[PROMPT]
Repeat word for word the opening stretch of the entries, from the first line through the line containing "R107: 3.6k (GND, SIG12) -> 1k (GND, SIG12)".

*** Begin section ***

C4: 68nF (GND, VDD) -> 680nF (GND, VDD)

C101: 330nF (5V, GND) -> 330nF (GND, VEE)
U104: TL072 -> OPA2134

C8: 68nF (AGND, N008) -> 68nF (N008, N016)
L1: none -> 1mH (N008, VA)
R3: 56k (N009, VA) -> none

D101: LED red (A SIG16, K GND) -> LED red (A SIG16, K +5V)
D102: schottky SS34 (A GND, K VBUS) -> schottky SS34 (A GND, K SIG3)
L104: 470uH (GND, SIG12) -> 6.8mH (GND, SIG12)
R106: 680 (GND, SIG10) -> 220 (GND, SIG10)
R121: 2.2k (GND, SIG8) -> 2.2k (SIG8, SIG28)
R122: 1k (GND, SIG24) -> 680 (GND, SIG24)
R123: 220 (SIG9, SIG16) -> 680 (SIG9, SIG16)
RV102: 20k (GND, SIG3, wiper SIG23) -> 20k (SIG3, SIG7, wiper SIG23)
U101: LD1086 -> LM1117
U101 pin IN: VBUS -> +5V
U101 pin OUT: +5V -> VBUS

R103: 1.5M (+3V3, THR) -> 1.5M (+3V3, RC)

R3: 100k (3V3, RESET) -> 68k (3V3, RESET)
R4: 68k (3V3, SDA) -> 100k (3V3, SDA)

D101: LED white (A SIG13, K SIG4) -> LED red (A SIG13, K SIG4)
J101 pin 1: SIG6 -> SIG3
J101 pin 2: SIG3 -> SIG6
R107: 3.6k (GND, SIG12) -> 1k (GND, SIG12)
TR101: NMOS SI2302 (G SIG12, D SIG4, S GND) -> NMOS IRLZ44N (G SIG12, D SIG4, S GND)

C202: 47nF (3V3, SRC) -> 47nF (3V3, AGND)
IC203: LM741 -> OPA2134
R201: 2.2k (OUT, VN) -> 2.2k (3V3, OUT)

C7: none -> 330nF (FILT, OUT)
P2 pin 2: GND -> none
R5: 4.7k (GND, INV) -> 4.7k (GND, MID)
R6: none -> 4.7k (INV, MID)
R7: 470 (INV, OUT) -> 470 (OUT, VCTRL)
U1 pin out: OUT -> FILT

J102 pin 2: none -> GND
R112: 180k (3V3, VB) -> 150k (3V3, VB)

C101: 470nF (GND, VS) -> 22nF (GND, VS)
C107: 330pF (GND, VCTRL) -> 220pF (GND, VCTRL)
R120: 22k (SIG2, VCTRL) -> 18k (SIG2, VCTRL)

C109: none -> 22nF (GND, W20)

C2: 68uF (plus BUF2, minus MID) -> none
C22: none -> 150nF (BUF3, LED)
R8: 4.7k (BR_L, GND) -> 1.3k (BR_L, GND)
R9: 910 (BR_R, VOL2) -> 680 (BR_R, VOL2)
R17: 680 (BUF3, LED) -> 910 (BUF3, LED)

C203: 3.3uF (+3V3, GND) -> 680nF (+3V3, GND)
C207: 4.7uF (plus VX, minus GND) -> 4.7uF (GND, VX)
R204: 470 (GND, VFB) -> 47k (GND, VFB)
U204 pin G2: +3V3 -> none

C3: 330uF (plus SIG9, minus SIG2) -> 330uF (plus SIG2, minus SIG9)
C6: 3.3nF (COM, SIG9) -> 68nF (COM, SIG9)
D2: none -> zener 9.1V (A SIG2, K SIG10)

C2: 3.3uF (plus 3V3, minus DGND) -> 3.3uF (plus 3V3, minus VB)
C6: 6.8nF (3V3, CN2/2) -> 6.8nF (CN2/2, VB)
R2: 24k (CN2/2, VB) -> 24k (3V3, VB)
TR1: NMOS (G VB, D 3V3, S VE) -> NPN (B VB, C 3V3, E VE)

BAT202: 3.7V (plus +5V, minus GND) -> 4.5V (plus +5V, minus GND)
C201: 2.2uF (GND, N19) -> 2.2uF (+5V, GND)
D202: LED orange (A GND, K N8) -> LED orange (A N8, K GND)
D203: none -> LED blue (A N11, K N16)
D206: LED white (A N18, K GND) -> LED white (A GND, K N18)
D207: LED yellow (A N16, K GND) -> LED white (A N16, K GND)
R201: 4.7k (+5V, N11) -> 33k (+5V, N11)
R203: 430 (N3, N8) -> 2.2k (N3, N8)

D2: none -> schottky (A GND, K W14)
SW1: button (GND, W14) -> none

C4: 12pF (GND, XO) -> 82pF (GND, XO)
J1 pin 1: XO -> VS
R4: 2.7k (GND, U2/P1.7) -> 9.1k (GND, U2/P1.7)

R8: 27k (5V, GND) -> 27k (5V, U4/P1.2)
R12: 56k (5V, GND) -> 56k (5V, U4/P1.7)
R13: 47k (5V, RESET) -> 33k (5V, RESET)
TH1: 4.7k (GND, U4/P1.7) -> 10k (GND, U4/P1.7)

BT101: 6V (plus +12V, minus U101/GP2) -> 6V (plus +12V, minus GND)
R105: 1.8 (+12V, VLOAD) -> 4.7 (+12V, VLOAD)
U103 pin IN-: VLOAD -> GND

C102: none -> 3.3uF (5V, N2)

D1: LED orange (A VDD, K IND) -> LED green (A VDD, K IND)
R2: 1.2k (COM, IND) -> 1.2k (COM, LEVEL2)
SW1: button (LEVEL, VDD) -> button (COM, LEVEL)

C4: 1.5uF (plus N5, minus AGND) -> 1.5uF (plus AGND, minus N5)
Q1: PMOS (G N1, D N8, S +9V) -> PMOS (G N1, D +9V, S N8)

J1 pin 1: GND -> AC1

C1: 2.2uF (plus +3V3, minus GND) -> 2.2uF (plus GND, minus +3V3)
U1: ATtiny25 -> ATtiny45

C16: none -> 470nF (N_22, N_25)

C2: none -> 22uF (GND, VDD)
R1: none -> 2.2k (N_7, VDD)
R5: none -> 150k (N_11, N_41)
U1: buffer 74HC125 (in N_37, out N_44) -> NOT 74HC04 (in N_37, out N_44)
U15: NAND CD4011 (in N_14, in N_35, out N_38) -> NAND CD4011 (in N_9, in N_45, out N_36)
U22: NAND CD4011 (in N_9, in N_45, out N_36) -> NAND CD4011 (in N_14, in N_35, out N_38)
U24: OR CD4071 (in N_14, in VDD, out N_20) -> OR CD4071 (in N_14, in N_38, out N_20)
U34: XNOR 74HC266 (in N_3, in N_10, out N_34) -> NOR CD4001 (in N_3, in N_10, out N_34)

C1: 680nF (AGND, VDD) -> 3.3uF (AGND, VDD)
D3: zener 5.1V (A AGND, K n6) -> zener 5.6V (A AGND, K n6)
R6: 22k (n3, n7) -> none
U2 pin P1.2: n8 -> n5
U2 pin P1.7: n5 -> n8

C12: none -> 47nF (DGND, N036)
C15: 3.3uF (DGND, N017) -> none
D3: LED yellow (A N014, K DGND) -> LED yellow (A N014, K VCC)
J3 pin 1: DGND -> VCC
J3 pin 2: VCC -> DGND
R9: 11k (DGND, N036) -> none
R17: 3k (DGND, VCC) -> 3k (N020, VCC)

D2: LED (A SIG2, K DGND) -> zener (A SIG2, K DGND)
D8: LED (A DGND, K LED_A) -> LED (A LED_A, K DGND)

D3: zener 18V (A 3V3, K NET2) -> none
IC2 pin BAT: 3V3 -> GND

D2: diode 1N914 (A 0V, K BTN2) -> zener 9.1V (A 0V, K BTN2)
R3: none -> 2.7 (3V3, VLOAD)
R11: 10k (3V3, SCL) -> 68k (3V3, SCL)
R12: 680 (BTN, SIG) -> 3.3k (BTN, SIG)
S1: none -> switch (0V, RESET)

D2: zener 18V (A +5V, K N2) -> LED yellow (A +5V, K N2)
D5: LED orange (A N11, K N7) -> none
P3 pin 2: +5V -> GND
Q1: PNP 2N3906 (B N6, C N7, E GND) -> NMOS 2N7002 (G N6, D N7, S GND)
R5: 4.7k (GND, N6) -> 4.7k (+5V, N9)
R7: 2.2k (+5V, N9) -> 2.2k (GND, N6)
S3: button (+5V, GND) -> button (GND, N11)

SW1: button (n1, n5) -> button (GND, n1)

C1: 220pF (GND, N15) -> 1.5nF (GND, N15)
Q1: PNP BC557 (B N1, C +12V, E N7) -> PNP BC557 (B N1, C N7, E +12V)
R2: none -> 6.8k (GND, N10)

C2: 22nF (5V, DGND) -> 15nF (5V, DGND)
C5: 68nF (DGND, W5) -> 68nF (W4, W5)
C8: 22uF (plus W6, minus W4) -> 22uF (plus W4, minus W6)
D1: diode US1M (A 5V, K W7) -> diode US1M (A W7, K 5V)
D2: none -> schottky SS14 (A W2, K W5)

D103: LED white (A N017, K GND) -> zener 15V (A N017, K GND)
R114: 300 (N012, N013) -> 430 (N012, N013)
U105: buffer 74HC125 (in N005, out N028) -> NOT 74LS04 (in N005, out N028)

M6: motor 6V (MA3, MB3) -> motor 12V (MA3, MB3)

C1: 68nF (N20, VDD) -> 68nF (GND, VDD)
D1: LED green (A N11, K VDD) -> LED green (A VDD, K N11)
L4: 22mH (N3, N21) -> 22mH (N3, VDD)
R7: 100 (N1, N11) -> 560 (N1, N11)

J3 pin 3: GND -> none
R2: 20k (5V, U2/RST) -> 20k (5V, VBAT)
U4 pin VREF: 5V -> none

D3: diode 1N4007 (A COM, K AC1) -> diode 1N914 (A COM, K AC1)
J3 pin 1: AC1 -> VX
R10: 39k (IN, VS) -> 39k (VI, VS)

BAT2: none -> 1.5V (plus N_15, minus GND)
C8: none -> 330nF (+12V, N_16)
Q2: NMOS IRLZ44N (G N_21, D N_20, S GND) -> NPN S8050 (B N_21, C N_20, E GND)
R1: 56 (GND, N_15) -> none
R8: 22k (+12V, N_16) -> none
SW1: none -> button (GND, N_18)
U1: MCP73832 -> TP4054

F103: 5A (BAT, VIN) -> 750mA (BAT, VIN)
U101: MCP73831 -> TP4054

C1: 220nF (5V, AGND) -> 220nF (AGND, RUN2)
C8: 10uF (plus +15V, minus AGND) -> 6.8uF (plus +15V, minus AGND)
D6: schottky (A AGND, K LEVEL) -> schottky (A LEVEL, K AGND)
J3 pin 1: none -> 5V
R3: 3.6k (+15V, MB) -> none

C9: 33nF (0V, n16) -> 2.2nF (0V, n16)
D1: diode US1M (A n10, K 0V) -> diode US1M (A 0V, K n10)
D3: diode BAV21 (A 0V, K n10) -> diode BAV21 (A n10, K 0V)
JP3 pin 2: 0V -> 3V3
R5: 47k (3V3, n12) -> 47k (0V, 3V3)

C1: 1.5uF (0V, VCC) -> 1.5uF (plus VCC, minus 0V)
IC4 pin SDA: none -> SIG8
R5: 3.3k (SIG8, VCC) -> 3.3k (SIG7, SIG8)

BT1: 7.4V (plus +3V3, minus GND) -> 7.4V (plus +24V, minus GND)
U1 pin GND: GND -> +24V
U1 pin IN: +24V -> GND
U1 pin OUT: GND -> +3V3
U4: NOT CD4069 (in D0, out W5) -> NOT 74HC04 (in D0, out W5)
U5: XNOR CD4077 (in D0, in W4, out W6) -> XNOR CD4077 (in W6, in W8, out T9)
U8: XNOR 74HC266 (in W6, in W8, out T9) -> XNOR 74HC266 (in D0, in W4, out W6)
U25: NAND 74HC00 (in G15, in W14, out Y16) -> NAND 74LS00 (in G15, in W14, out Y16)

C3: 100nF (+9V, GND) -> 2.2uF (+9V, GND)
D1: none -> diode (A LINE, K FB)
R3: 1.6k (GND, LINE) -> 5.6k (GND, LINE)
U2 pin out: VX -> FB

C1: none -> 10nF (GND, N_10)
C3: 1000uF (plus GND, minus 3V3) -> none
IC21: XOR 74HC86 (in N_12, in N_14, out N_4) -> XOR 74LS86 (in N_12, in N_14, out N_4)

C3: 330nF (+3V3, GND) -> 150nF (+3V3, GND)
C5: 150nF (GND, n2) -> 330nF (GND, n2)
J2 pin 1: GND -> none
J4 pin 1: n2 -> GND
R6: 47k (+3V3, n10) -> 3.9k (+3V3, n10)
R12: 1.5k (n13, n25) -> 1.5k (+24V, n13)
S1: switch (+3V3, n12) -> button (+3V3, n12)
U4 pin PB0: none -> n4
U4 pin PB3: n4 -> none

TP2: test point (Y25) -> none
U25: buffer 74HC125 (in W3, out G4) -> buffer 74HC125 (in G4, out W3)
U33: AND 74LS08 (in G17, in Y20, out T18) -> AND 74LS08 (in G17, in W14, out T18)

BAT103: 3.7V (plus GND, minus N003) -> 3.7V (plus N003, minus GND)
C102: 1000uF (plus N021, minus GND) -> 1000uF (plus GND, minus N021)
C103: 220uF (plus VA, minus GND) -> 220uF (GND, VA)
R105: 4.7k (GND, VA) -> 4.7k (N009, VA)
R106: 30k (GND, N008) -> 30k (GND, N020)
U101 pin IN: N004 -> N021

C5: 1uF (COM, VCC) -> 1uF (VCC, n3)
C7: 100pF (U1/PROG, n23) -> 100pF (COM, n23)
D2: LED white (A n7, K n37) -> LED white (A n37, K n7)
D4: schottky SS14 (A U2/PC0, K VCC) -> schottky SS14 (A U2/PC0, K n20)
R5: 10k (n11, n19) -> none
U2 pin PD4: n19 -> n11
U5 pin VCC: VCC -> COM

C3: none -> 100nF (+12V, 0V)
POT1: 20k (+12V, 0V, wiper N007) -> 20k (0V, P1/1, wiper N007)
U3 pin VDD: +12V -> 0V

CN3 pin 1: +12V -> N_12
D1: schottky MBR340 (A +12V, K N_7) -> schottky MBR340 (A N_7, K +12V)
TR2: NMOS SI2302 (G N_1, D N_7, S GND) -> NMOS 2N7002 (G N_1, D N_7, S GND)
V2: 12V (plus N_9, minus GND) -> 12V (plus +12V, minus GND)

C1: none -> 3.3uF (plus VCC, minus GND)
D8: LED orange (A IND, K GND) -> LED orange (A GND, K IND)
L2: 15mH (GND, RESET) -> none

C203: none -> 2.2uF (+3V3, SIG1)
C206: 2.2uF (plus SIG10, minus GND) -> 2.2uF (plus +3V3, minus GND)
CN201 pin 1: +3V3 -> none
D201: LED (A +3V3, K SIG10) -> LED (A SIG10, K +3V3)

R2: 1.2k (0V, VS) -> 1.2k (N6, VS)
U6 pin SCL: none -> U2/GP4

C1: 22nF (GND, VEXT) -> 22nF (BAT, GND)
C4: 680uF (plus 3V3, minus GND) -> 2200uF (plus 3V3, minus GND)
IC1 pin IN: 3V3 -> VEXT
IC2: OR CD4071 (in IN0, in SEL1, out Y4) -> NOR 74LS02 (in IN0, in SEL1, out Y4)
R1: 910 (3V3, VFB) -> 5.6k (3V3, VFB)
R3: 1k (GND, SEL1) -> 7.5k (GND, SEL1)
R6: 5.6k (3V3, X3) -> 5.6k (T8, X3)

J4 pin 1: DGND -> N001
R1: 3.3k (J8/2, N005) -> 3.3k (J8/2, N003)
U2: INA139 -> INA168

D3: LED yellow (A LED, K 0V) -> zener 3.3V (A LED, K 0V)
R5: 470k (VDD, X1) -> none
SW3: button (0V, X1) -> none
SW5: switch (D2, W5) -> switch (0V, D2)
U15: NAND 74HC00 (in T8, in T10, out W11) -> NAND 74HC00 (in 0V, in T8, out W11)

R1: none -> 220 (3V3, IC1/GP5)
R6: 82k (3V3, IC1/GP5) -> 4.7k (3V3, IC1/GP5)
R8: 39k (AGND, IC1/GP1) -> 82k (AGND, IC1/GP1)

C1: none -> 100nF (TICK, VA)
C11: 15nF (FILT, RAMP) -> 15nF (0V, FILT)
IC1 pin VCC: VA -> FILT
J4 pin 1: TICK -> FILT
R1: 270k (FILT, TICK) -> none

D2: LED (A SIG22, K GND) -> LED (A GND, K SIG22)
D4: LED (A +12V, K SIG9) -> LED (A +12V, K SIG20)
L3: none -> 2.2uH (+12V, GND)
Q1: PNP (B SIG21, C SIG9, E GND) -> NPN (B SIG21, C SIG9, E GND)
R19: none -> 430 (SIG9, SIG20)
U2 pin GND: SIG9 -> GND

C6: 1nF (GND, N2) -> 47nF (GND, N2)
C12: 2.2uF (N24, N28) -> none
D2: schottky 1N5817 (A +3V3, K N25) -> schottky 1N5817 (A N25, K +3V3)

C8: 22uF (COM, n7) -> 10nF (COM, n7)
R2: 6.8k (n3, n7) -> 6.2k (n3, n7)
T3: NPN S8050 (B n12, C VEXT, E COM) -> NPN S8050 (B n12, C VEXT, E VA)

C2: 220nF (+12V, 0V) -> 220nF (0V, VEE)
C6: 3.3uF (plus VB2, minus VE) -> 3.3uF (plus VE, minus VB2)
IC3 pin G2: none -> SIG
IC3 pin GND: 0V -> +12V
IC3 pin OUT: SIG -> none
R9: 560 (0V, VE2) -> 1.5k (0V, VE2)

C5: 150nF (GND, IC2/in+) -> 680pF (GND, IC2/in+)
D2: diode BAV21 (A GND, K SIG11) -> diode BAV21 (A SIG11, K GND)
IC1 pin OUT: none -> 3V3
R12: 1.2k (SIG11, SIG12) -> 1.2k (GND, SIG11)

*** End section ***

[SOLUTION FOR THIS EXERCISE]
C4: 68nF (GND, VDD) -> 680nF (GND, VDD)

C101: 330nF (5V, GND) -> 330nF (GND, VEE)
U104: TL072 -> OPA2134

C8: 68nF (AGND, N008) -> 68nF (N008, N016)
L1: none -> 1mH (N008, VA)
R3: 56k (N009, VA) -> none

D101: LED red (A SIG16, K GND) -> LED red (A SIG16, K +5V)
D102: schottky SS34 (A GND, K VBUS) -> schottky SS34 (A GND, K SIG3)
L104: 470uH (GND, SIG12) -> 6.8mH (GND, SIG12)
R106: 680 (GND, SIG10) -> 220 (GND, SIG10)
R121: 2.2k (GND, SIG8) -> 2.2k (SIG8, SIG28)
R122: 1k (GND, SIG24) -> 680 (GND, SIG24)
R123: 220 (SIG9, SIG16) -> 680 (SIG9, SIG16)
RV102: 20k (GND, SIG3, wiper SIG23) -> 20k (SIG3, SIG7, wiper SIG23)
U101: LD1086 -> LM1117
U101 pin IN: VBUS -> +5V
U101 pin OUT: +5V -> VBUS

R103: 1.5M (+3V3, THR) -> 1.5M (+3V3, RC)

R3: 100k (3V3, RESET) -> 68k (3V3, RESET)
R4: 68k (3V3, SDA) -> 100k (3V3, SDA)

D101: LED white (A SIG13, K SIG4) -> LED red (A SIG13, K SIG4)
J101 pin 1: SIG6 -> SIG3
J101 pin 2: SIG3 -> SIG6
R107: 3.6k (GND, SIG12) -> 1k (GND, SIG12)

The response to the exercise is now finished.